▸ Problem
Produce as output only the lines below starting at the line with "RADIO pin MISO: 10 -> 4" and continuing through the line with "RFID pin SS: D5 -> D9", each one exactly as written.

▸ Data to use
'''

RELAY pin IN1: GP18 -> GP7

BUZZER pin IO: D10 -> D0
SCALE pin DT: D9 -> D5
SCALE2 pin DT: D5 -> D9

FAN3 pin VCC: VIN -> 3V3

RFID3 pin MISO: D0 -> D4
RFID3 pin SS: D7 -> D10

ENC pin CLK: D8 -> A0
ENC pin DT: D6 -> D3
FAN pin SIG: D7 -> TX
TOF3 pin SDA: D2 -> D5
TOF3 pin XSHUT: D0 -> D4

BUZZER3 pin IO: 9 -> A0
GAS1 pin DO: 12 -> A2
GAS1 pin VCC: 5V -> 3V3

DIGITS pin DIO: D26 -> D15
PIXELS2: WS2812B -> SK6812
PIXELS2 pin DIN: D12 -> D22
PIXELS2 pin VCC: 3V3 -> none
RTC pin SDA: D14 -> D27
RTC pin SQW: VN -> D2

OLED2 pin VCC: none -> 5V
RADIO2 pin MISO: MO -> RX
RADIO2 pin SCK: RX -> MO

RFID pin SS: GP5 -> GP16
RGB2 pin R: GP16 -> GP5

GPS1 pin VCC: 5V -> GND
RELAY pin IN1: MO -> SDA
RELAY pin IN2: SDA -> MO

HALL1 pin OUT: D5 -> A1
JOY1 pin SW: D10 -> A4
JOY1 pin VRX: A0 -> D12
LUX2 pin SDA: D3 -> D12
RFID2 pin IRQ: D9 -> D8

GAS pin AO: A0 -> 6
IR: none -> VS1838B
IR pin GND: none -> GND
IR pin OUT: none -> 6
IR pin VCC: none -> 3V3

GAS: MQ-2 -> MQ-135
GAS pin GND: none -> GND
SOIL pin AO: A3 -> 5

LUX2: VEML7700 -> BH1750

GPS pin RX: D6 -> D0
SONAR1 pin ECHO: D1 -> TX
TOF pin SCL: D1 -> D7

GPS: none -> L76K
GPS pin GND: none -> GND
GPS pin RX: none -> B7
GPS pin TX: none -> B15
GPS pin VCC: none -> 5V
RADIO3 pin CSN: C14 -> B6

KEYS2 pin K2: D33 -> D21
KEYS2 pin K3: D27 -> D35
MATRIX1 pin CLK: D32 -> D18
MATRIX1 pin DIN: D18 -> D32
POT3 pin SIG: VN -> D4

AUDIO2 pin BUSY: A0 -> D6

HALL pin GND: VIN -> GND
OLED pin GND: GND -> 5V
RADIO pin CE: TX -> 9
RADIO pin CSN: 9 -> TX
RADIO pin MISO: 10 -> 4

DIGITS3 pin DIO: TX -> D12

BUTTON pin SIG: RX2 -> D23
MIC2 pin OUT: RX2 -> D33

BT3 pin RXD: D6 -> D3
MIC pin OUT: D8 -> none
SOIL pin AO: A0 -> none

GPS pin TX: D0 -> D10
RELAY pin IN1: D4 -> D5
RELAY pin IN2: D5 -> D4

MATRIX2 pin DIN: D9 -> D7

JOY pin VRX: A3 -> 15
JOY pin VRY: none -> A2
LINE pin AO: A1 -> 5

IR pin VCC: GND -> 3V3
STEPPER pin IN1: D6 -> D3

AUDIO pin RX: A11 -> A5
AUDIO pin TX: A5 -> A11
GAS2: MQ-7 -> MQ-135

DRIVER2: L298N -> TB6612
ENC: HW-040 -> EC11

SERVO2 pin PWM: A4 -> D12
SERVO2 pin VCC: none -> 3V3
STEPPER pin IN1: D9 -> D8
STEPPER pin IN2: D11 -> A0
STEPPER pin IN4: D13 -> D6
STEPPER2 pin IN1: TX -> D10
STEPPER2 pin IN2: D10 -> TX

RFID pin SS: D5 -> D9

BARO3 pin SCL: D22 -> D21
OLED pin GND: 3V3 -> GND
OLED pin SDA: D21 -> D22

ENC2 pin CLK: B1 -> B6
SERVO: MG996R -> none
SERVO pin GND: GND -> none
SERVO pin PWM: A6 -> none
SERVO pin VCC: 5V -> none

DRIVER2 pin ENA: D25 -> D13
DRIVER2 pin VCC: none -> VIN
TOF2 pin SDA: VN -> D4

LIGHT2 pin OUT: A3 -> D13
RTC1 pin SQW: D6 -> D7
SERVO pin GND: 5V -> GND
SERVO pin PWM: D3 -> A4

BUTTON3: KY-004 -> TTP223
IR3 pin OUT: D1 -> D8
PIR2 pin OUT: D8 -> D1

'''

▸ Output of the task
RADIO pin MISO: 10 -> 4

DIGITS3 pin DIO: TX -> D12

BUTTON pin SIG: RX2 -> D23
MIC2 pin OUT: RX2 -> D33

BT3 pin RXD: D6 -> D3
MIC pin OUT: D8 -> none
SOIL pin AO: A0 -> none

GPS pin TX: D0 -> D10
RELAY pin IN1: D4 -> D5
RELAY pin IN2: D5 -> D4

MATRIX2 pin DIN: D9 -> D7

JOY pin VRX: A3 -> 15
JOY pin VRY: none -> A2
LINE pin AO: A1 -> 5

IR pin VCC: GND -> 3V3
STEPPER pin IN1: D6 -> D3

AUDIO pin RX: A11 -> A5
AUDIO pin TX: A5 -> A11
GAS2: MQ-7 -> MQ-135

DRIVER2: L298N -> TB6612
ENC: HW-040 -> EC11

SERVO2 pin PWM: A4 -> D12
SERVO2 pin VCC: none -> 3V3
STEPPER pin IN1: D9 -> D8
STEPPER pin IN2: D11 -> A0
STEPPER pin IN4: D13 -> D6
STEPPER2 pin IN1: TX -> D10
STEPPER2 pin IN2: D10 -> TX

RFID pin SS: D5 -> D9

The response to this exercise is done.